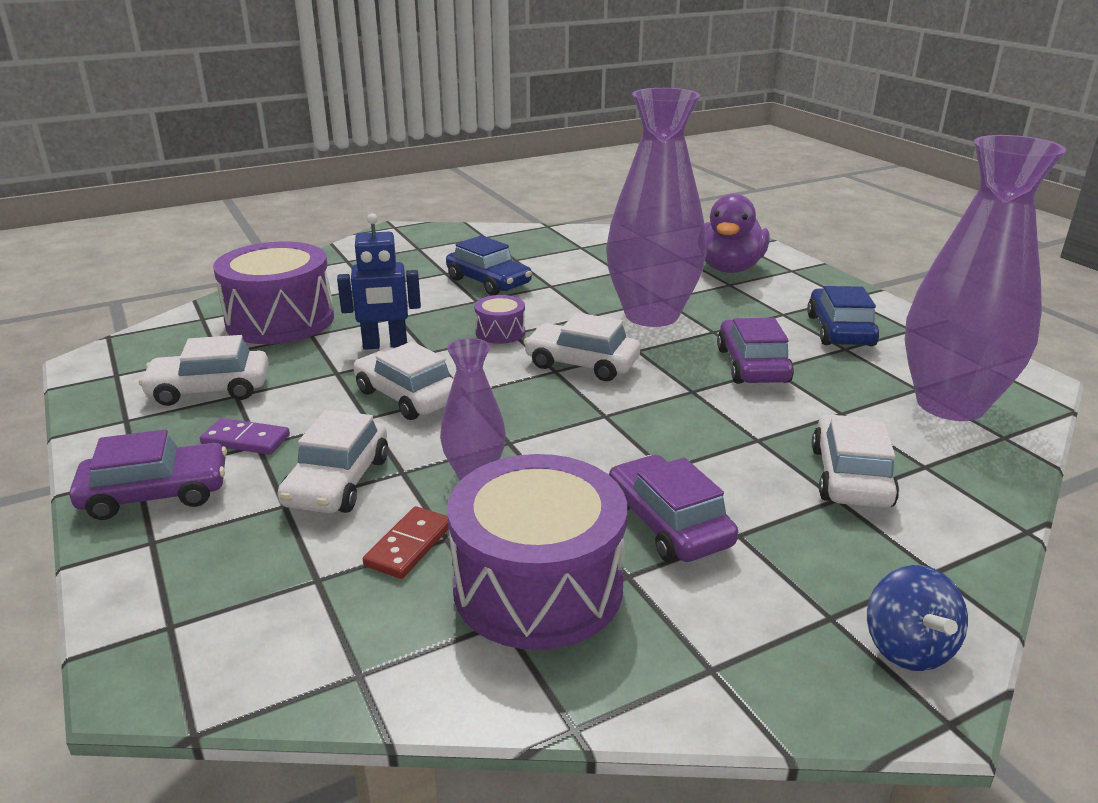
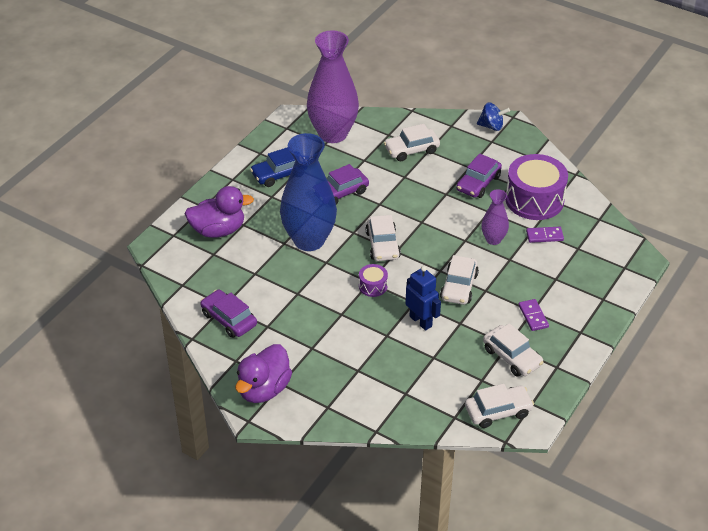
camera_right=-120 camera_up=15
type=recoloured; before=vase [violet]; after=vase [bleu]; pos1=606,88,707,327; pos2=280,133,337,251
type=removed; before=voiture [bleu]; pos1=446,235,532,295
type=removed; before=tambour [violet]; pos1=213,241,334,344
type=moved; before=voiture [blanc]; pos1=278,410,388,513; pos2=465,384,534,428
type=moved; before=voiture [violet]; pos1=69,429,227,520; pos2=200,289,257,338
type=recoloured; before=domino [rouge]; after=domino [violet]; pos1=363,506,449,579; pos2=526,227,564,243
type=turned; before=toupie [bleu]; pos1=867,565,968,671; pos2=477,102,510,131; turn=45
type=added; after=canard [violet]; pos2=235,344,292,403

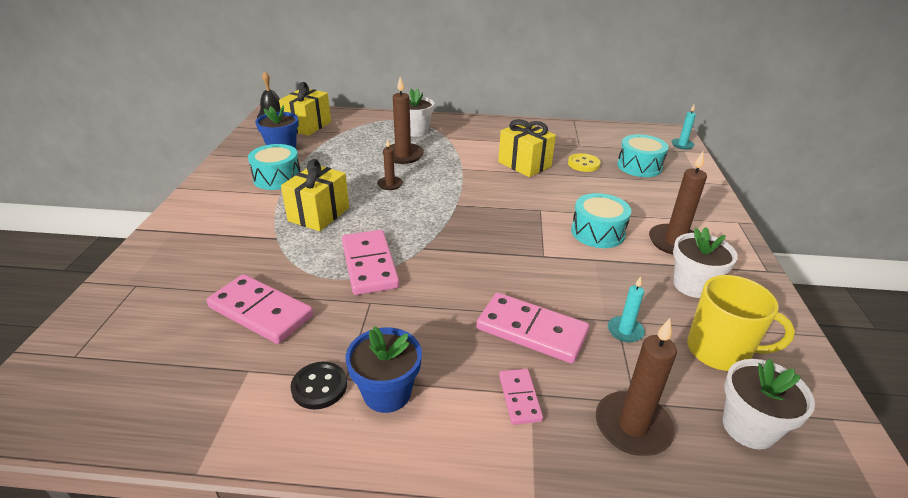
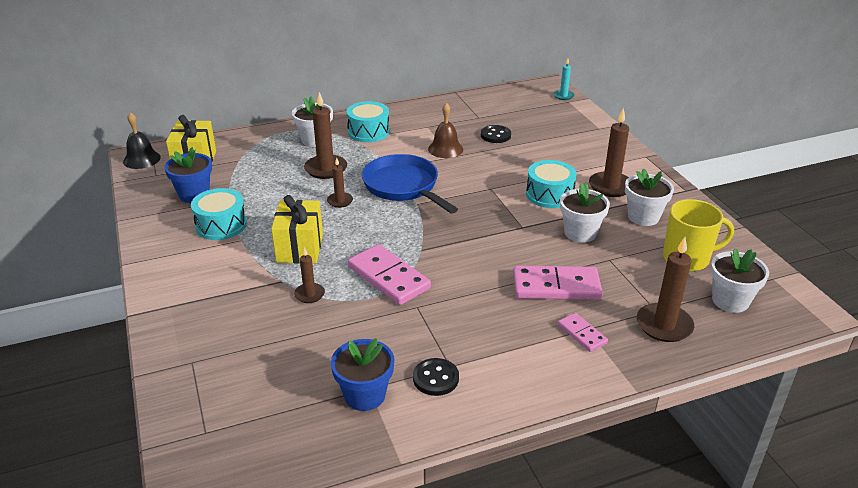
camera_right=-25 camera_up=0
type=replaced; before=cadeau [jaune]; after=cloche [marron]; pos1=498,119,556,177; pos2=428,103,463,158
type=moved; before=tambour [turquoise]; pos1=617,134,669,177; pos2=346,101,390,142
type=recoloured; before=bouton [jaune]; after=bouton [noir]; pos1=568,153,601,172; pos2=481,125,511,143
type=removed; before=domino [rose]; pos1=207,274,313,344
type=removed; before=bougie [turquoise]; pos1=608,277,645,343
type=moved; before=pot de fleurs [bleu]; pos1=346,326,422,413; pos2=331,338,394,411
type=added; after=poêle [bleu]; pos2=362,154,458,214
type=added; after=pot de fleurs [blanc]; pos2=560,183,610,243
type=added; after=bougie [marron]; pos2=294,247,325,303

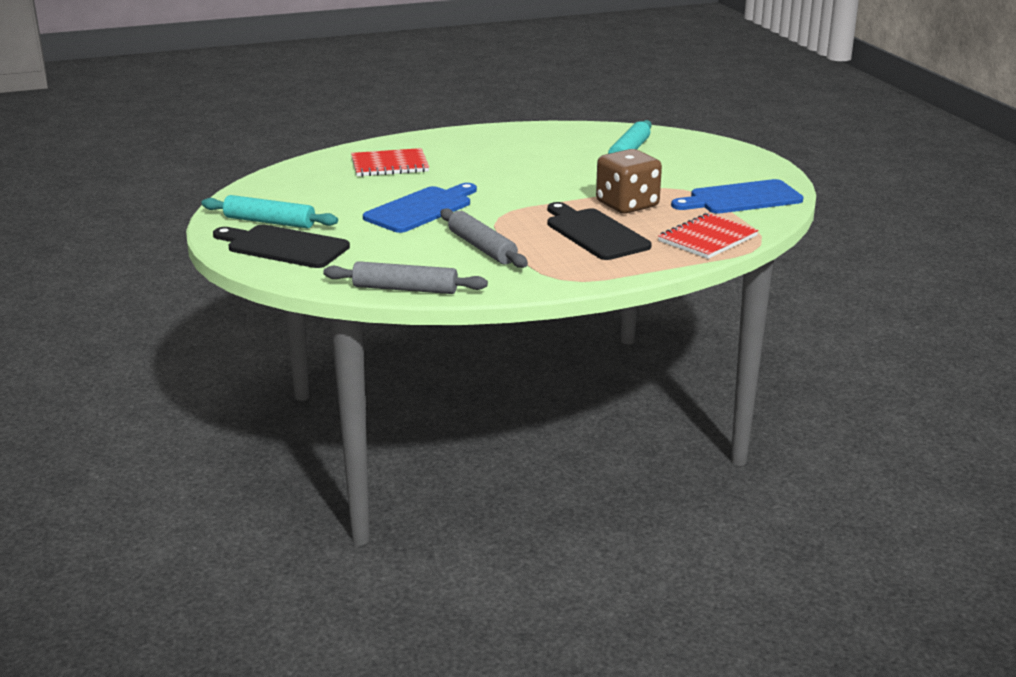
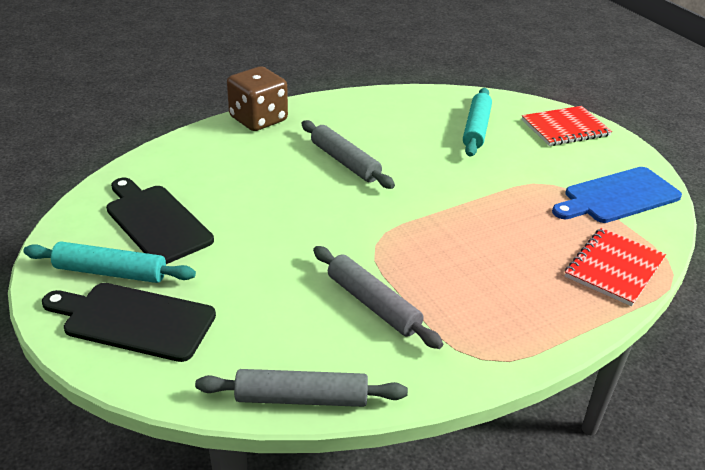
camera_right=-10 camera_up=10
type=moved; before=carnet [rouge]; pos1=351,148,429,177; pos2=522,106,612,146
type=moved; before=dé [marron]; pos1=596,149,662,214; pos2=227,66,288,131
type=removed; before=planche à découper [bleu]; pos1=363,183,477,233
type=moved; before=planche à découper [noir]; pos1=548,202,651,260; pos2=106,178,214,264
type=added; after=rouleau à pâtisserie [gris]; pos2=301,120,395,189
──────────────────────────────
**WORK TASK:** Nothing but the lines from the first line of the listing above to the line containing "type=moved; before=voiture [violet];" should appear in the answer, each one exact and with no pictures.

**OUTPUT FOR THIS TASK:**
camera_right=-120 camera_up=15
type=recoloured; before=vase [violet]; after=vase [bleu]; pos1=606,88,707,327; pos2=280,133,337,251
type=removed; before=voiture [bleu]; pos1=446,235,532,295
type=removed; before=tambour [violet]; pos1=213,241,334,344
type=moved; before=voiture [blanc]; pos1=278,410,388,513; pos2=465,384,534,428
type=moved; before=voiture [violet]; pos1=69,429,227,520; pos2=200,289,257,338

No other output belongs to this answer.